- [Task instructions] Wherever a line below holds the word "bowling", copy that line.

- [Data excerpts]

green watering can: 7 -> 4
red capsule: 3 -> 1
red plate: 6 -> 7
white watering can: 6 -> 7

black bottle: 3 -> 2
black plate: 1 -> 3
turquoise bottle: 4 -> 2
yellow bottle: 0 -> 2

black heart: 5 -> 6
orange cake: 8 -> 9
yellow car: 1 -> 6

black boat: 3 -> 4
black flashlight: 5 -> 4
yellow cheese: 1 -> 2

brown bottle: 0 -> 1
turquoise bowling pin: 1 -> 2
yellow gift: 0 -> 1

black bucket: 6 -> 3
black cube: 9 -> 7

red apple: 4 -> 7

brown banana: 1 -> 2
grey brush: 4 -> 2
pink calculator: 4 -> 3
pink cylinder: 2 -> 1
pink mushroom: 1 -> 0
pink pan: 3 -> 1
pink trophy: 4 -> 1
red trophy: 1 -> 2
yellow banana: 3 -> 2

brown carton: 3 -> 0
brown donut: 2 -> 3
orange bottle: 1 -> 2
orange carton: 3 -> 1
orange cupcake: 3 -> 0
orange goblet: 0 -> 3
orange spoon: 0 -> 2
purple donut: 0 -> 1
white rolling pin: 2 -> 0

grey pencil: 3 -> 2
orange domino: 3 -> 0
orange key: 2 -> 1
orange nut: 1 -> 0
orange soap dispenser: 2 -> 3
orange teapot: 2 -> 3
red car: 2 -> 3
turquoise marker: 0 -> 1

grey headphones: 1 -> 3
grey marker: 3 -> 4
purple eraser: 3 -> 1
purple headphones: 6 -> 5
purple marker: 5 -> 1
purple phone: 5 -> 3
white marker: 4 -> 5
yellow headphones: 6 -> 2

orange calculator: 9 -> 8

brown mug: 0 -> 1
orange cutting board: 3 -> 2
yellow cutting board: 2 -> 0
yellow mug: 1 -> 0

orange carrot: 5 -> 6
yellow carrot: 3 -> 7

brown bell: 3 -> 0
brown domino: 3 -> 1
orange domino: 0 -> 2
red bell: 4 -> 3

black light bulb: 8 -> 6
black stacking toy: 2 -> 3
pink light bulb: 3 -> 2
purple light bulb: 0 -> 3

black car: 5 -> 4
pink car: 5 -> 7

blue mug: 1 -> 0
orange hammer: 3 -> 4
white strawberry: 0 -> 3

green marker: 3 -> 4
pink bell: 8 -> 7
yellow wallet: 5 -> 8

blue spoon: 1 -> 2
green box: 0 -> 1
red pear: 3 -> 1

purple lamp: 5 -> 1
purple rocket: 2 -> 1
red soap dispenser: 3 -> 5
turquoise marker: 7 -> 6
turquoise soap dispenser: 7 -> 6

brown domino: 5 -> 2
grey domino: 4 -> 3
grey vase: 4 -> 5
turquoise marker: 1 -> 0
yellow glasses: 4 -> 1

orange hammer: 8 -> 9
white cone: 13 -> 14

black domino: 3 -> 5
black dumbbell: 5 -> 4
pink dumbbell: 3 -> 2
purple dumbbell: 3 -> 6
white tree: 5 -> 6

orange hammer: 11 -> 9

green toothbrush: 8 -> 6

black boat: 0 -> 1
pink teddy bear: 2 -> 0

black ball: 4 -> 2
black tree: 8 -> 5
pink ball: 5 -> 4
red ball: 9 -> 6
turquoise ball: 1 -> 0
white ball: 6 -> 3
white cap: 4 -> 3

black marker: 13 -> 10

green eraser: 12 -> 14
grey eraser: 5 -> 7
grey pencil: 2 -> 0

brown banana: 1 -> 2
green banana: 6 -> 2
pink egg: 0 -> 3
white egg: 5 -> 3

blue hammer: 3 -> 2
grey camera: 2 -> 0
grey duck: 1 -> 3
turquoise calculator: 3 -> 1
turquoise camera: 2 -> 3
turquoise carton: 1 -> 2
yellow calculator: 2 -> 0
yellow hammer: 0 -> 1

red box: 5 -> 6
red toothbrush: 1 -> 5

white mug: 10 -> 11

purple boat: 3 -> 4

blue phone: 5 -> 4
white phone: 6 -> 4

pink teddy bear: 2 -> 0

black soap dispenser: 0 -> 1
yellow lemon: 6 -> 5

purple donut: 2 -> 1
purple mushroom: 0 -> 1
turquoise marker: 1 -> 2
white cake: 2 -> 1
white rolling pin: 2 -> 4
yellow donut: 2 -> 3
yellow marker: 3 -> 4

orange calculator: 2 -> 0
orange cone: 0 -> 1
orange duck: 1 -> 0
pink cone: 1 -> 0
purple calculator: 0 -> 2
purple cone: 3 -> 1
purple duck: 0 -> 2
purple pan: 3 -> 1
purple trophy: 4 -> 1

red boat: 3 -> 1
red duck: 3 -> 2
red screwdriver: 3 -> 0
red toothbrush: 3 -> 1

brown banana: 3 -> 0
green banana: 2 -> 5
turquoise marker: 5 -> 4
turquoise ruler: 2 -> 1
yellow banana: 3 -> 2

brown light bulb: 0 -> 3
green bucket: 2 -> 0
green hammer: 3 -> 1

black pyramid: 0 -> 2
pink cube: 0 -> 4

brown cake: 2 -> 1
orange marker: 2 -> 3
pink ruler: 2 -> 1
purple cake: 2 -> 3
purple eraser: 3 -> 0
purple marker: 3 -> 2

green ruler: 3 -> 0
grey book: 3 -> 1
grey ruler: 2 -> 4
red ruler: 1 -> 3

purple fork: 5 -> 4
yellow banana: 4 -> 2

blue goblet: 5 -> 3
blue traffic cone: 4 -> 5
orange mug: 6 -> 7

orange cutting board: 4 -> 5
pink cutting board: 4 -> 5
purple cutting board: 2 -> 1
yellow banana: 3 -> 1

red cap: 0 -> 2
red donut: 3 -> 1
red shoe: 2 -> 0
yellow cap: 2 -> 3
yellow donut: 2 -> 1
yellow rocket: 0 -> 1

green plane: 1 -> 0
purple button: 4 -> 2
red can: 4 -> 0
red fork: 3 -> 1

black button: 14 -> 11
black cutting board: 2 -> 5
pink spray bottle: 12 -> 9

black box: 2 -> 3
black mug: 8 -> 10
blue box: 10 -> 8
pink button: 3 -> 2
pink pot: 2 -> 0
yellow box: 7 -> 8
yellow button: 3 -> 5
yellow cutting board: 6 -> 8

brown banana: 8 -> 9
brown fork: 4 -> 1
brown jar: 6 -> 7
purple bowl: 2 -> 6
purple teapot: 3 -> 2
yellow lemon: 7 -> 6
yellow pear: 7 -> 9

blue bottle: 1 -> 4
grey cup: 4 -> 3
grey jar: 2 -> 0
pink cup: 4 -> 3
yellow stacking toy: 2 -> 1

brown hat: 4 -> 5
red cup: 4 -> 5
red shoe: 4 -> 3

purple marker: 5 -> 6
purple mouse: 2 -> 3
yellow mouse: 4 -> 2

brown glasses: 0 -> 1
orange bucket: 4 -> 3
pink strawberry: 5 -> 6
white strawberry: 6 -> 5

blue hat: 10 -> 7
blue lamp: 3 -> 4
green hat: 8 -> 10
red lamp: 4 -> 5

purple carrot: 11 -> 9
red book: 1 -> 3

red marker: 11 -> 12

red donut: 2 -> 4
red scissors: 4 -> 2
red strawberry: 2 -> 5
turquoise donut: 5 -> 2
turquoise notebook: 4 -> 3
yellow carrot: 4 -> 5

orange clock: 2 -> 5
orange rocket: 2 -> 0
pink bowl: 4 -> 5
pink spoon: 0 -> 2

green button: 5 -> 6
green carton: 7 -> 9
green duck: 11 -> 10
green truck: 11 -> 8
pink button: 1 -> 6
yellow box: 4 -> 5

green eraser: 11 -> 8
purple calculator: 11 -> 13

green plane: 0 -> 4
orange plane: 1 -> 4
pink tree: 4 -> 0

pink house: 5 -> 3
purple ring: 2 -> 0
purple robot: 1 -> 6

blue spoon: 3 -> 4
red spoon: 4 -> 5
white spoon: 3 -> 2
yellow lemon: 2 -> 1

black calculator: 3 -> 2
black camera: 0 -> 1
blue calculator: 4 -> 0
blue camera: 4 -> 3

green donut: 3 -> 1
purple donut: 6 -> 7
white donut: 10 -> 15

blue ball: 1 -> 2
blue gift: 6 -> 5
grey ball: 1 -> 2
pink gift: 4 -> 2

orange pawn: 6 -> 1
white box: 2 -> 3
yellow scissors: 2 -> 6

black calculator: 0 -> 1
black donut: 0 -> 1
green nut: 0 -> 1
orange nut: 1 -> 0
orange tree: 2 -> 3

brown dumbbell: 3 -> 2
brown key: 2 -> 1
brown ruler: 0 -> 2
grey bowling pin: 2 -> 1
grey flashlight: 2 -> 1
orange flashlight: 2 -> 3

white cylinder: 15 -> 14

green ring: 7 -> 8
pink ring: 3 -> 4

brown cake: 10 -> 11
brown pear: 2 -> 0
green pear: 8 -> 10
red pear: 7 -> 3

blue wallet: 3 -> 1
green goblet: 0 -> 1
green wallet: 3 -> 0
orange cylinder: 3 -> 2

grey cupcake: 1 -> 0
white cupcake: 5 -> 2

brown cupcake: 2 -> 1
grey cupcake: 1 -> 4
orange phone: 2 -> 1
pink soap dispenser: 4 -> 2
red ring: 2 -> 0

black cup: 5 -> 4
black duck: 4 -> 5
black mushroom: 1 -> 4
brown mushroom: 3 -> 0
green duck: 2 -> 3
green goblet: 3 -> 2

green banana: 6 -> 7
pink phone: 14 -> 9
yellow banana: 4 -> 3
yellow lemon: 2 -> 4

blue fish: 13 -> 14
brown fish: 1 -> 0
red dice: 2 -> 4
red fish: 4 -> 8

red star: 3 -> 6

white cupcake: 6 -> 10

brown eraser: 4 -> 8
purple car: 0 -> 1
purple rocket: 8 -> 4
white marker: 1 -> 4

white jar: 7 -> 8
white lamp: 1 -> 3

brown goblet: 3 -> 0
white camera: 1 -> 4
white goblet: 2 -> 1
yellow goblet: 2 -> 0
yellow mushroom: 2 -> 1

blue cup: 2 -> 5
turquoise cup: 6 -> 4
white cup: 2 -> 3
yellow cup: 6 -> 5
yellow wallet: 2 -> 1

- [Response below]
turquoise bowling pin: 1 -> 2
grey bowling pin: 2 -> 1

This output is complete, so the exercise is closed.